**WHAT IS BEING ASKED**
Write the records out exactly as they read, but not the pictures.

§ §

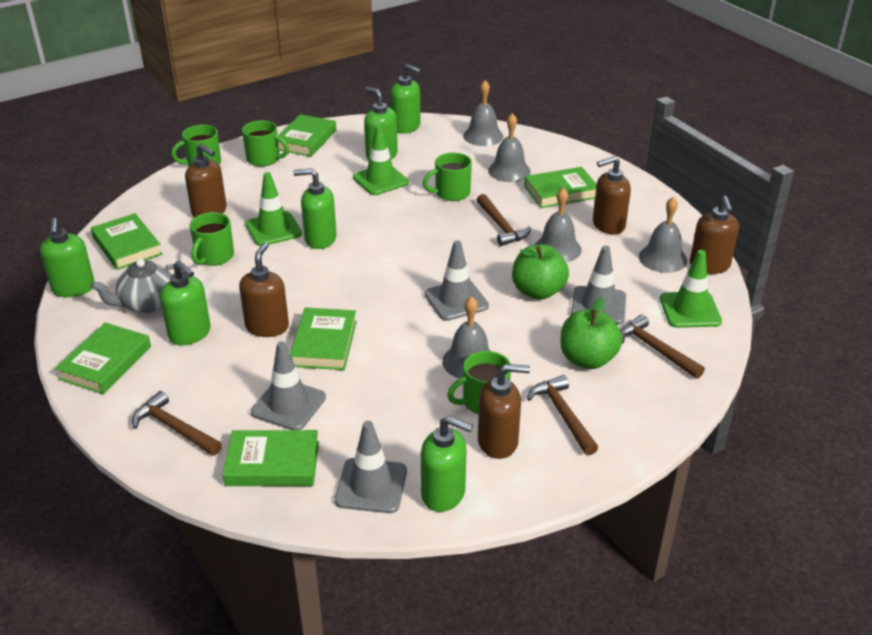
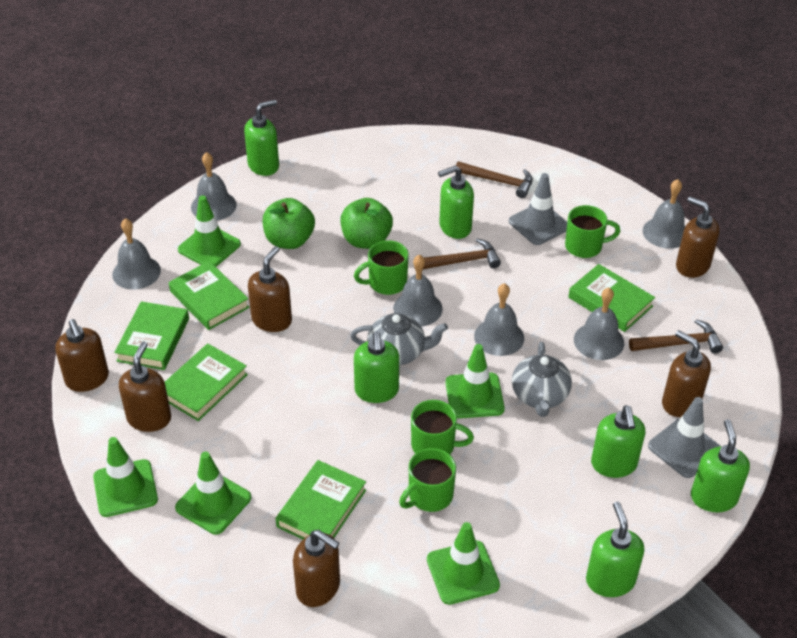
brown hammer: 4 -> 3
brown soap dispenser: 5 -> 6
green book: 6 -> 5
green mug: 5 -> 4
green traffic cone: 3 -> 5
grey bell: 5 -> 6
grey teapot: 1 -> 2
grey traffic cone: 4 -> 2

§ §

**ANSWER TO THIS EXERCISE**
brown hammer: 4 -> 3
brown soap dispenser: 5 -> 6
green book: 6 -> 5
green mug: 5 -> 4
green traffic cone: 3 -> 5
grey bell: 5 -> 6
grey teapot: 1 -> 2
grey traffic cone: 4 -> 2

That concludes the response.